**WHAT IS NEEDED**: Repeat the records in full. No pictures belong in the copy.

**RECORDS SHOWN**:
↓

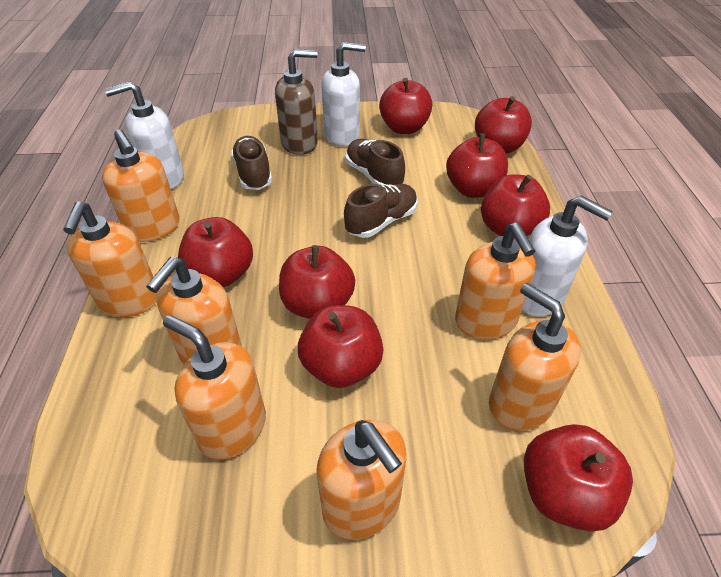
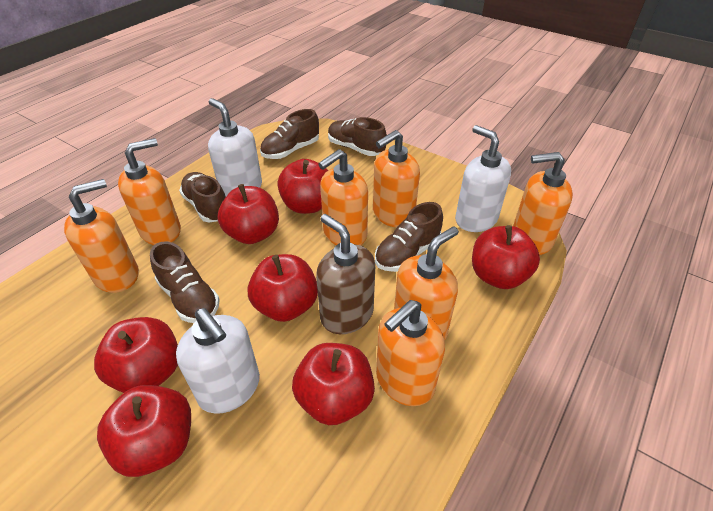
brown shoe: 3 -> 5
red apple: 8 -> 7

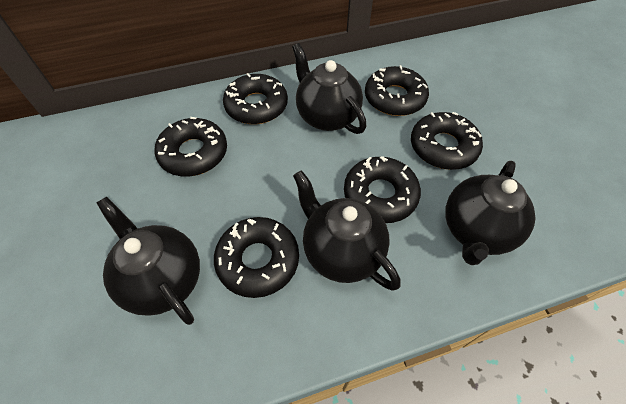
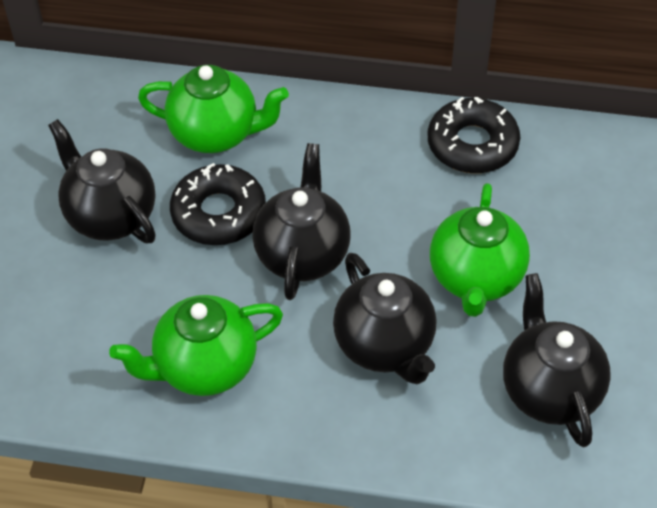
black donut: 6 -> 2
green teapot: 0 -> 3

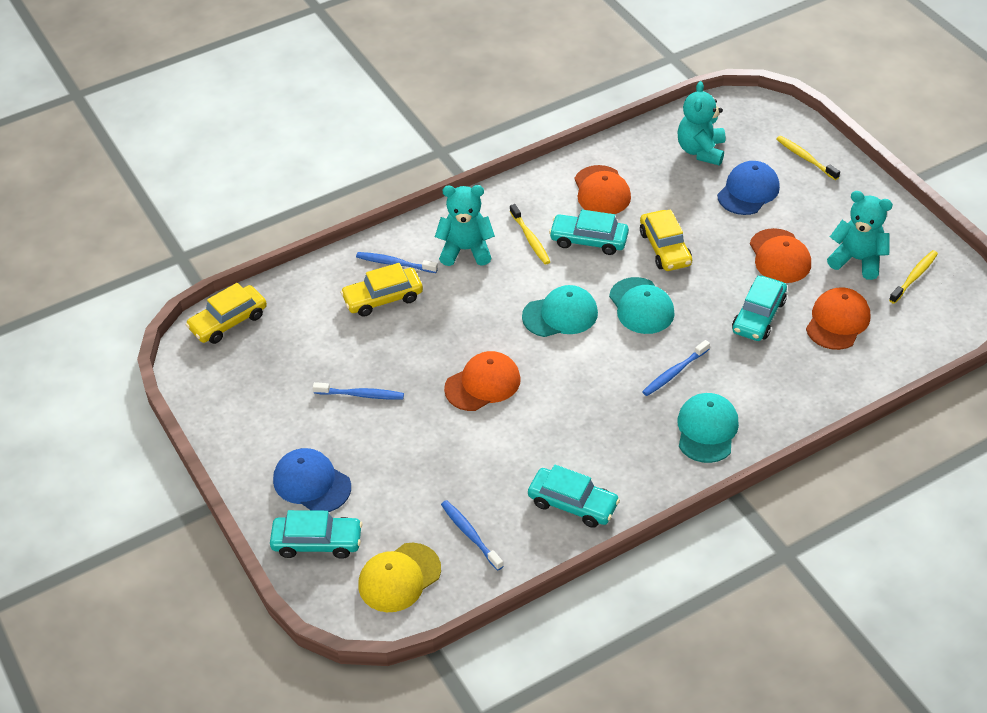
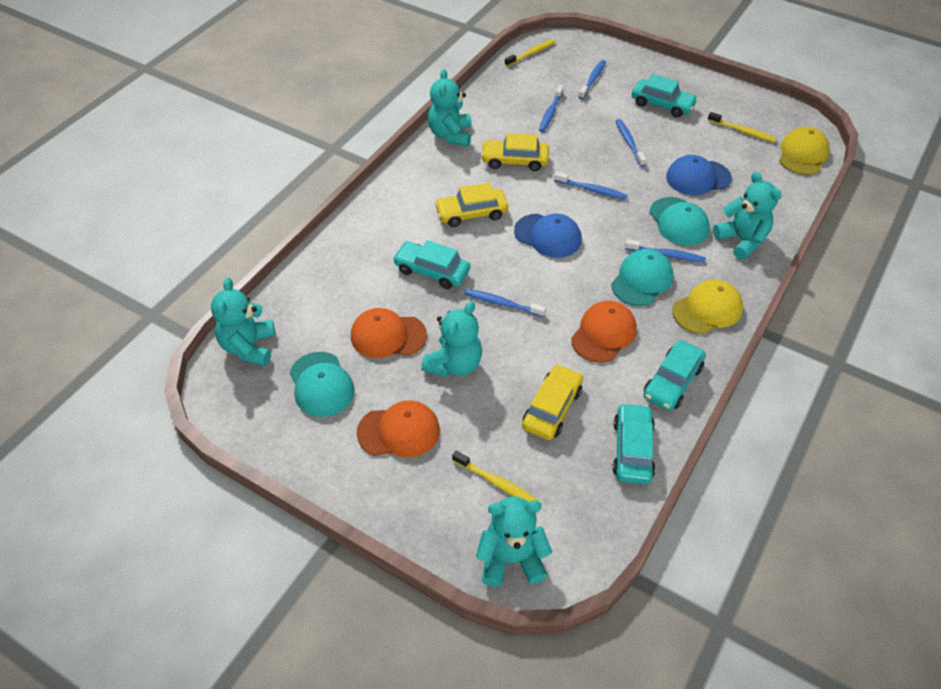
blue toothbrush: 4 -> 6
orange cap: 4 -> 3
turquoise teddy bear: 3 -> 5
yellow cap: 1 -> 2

↑

**ANSWER BOX**:
brown shoe: 3 -> 5
red apple: 8 -> 7

black donut: 6 -> 2
green teapot: 0 -> 3

blue toothbrush: 4 -> 6
orange cap: 4 -> 3
turquoise teddy bear: 3 -> 5
yellow cap: 1 -> 2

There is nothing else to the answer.